_AIM OF THE EXERCISE_
Copy only the lines from the one with "Someone carried the golden pill" through the end of the records, exactly as they stand. No pictures belong in the copy.

━━━ RECORDS SHOWN ━━━

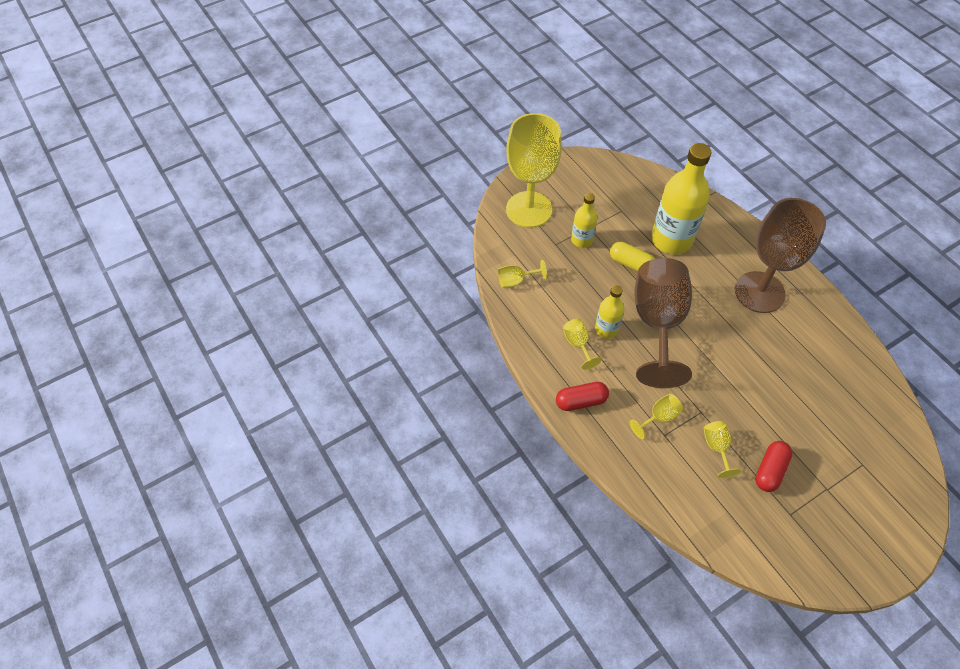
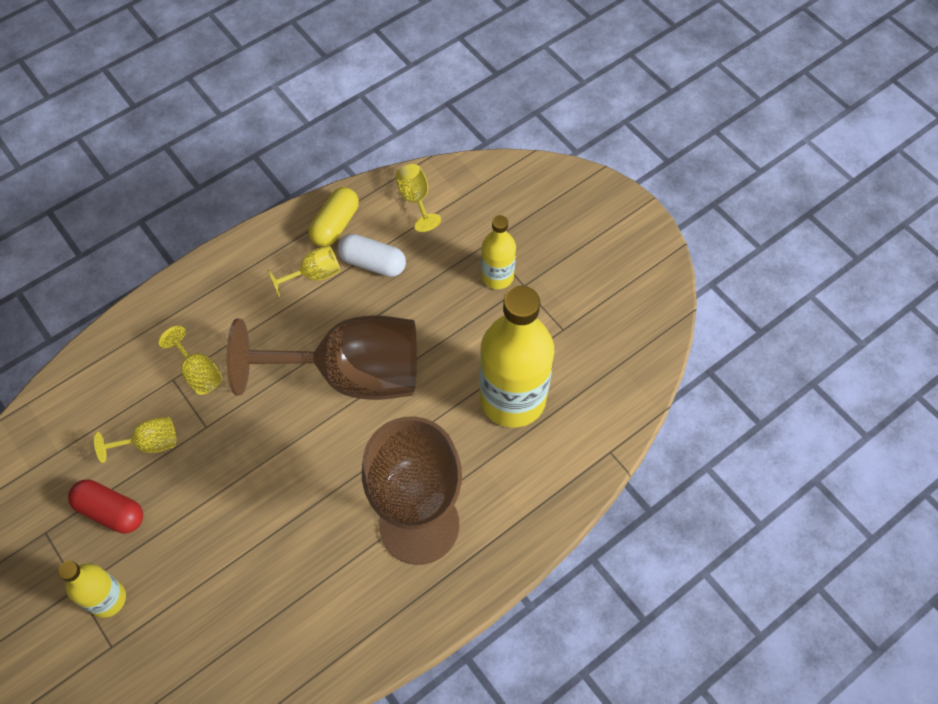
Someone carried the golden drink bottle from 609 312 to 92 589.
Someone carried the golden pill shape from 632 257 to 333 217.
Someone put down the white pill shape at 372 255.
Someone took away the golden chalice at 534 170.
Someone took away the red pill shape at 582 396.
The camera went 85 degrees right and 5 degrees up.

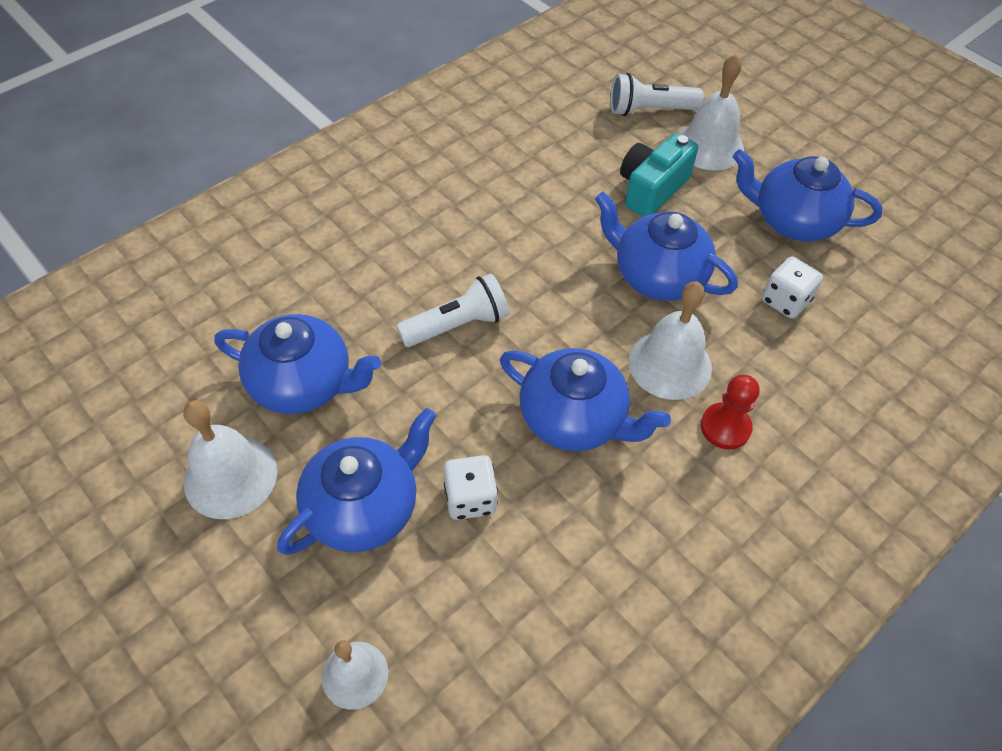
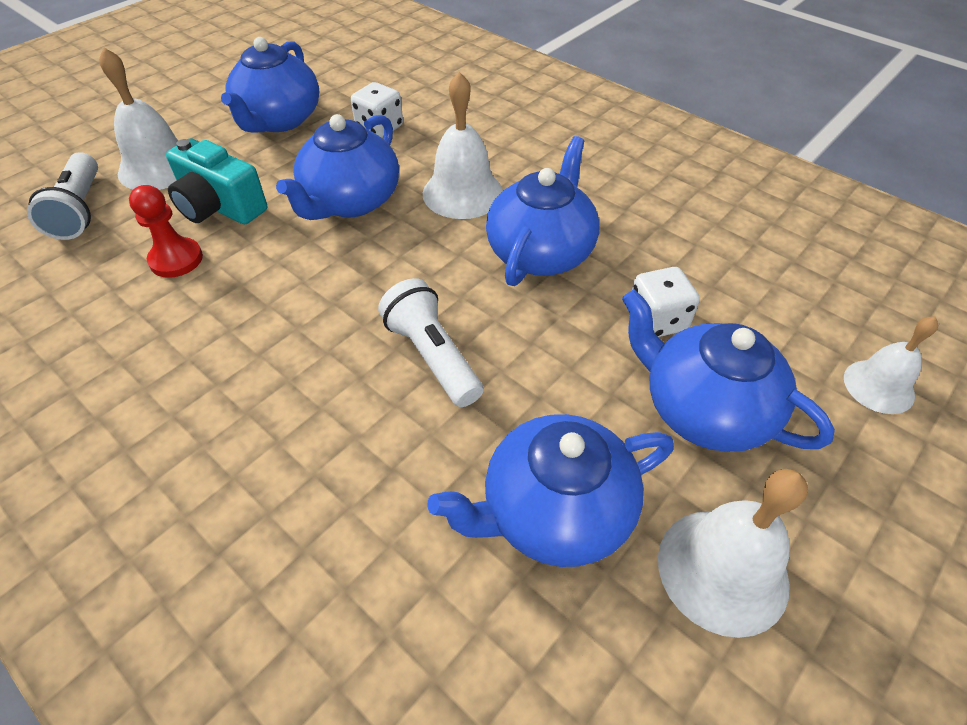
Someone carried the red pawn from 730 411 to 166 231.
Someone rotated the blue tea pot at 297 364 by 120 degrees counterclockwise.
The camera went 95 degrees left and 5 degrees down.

━━━

_YOUR SOLUTION_
Someone carried the golden pill shape from 632 257 to 333 217.
Someone put down the white pill shape at 372 255.
Someone took away the golden chalice at 534 170.
Someone took away the red pill shape at 582 396.
The camera went 85 degrees right and 5 degrees up.

Someone carried the red pawn from 730 411 to 166 231.
Someone rotated the blue tea pot at 297 364 by 120 degrees counterclockwise.
The camera went 95 degrees left and 5 degrees down.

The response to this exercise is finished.